Reproduce exactly the stretch of lines running from the line with "Someone put down the pot" to the end of the entries below.
──────── Source records
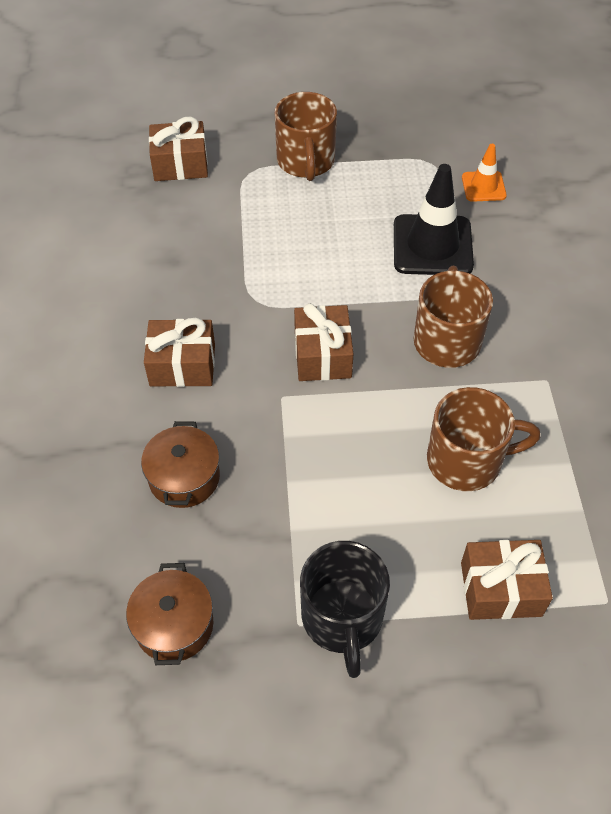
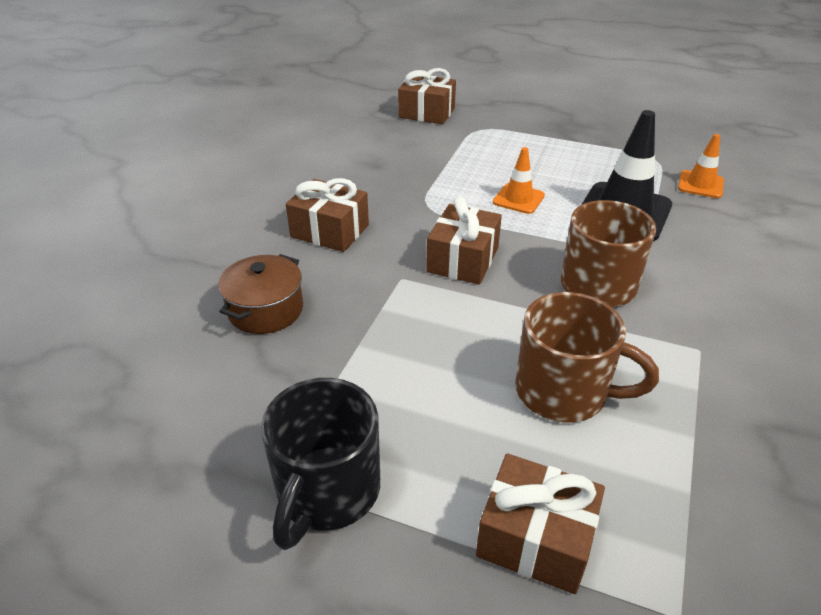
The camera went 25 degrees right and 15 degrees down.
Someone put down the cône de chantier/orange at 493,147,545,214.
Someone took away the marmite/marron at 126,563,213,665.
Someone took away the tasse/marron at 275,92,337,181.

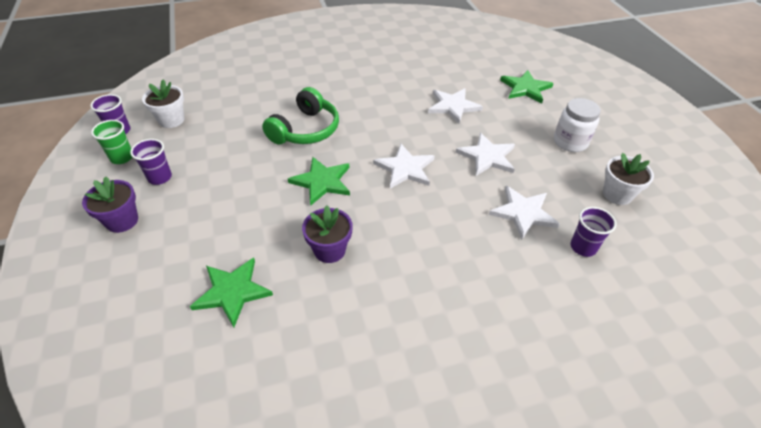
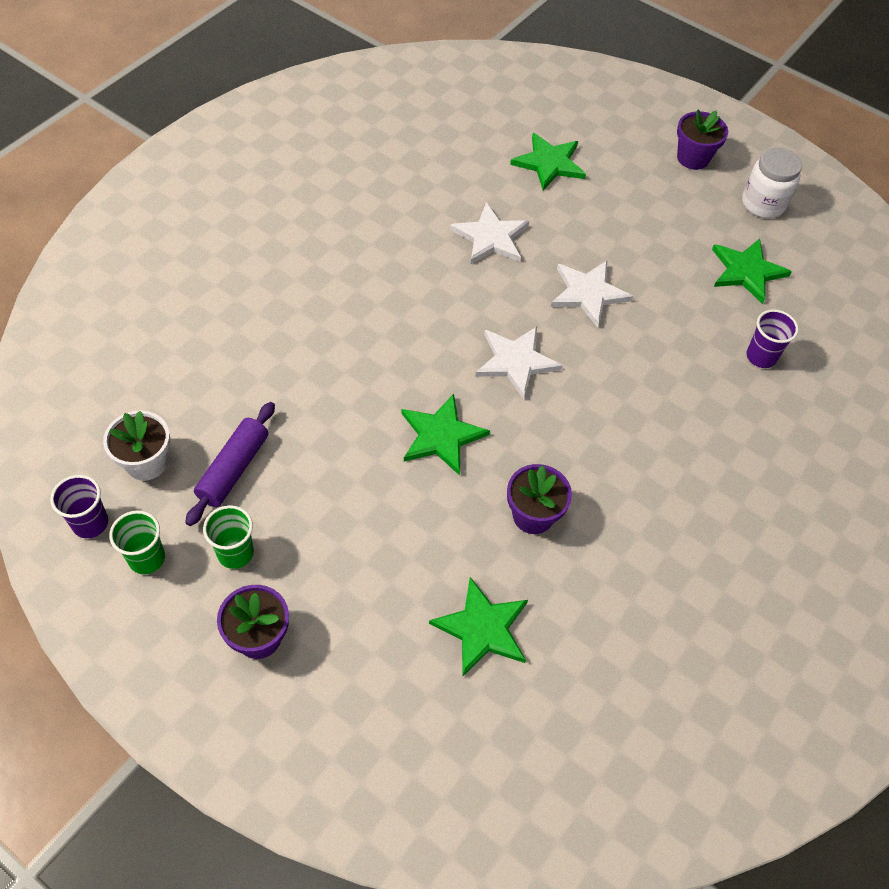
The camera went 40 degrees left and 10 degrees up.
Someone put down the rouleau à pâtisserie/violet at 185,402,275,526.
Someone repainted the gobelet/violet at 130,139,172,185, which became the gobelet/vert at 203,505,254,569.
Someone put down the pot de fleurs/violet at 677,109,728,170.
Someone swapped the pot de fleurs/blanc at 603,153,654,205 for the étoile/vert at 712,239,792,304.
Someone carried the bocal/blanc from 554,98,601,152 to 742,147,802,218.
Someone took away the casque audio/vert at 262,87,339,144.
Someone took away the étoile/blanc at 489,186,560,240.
────────────────
■ Exercise output ■
Someone put down the pot de fleurs/violet at 677,109,728,170.
Someone swapped the pot de fleurs/blanc at 603,153,654,205 for the étoile/vert at 712,239,792,304.
Someone carried the bocal/blanc from 554,98,601,152 to 742,147,802,218.
Someone took away the casque audio/vert at 262,87,339,144.
Someone took away the étoile/blanc at 489,186,560,240.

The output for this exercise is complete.